**** MATERIAL SHOWN ****
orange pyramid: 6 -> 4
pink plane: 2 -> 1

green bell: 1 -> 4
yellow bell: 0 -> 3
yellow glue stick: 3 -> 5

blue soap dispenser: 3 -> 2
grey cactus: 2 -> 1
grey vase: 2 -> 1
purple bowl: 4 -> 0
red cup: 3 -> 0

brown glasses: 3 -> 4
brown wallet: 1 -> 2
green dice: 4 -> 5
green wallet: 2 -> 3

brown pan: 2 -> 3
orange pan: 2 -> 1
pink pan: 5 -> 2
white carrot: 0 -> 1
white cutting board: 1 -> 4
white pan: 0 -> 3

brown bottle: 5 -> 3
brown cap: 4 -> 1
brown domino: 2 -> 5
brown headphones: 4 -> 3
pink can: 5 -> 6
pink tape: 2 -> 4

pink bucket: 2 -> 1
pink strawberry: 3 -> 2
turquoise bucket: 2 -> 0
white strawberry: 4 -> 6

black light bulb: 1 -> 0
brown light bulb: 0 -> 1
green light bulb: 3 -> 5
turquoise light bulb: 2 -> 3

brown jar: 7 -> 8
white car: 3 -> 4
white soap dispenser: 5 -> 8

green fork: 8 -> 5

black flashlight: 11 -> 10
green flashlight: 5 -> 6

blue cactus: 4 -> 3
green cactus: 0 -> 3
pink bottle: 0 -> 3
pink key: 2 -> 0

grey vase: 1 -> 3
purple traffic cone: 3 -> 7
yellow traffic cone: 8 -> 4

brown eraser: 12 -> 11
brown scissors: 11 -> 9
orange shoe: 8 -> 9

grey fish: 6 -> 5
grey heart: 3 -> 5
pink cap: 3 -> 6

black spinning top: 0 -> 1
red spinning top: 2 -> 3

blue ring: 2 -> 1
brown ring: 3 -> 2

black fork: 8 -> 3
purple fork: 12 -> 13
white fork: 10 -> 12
****
**YOUR GOAL**
Lines before the one containing "pink can: 5 -> 6" are not wanted; please set down that line and every line after it through the end of the material, exactly.

**WRITTEN REPLY**
pink can: 5 -> 6
pink tape: 2 -> 4

pink bucket: 2 -> 1
pink strawberry: 3 -> 2
turquoise bucket: 2 -> 0
white strawberry: 4 -> 6

black light bulb: 1 -> 0
brown light bulb: 0 -> 1
green light bulb: 3 -> 5
turquoise light bulb: 2 -> 3

brown jar: 7 -> 8
white car: 3 -> 4
white soap dispenser: 5 -> 8

green fork: 8 -> 5

black flashlight: 11 -> 10
green flashlight: 5 -> 6

blue cactus: 4 -> 3
green cactus: 0 -> 3
pink bottle: 0 -> 3
pink key: 2 -> 0

grey vase: 1 -> 3
purple traffic cone: 3 -> 7
yellow traffic cone: 8 -> 4

brown eraser: 12 -> 11
brown scissors: 11 -> 9
orange shoe: 8 -> 9

grey fish: 6 -> 5
grey heart: 3 -> 5
pink cap: 3 -> 6

black spinning top: 0 -> 1
red spinning top: 2 -> 3

blue ring: 2 -> 1
brown ring: 3 -> 2

black fork: 8 -> 3
purple fork: 12 -> 13
white fork: 10 -> 12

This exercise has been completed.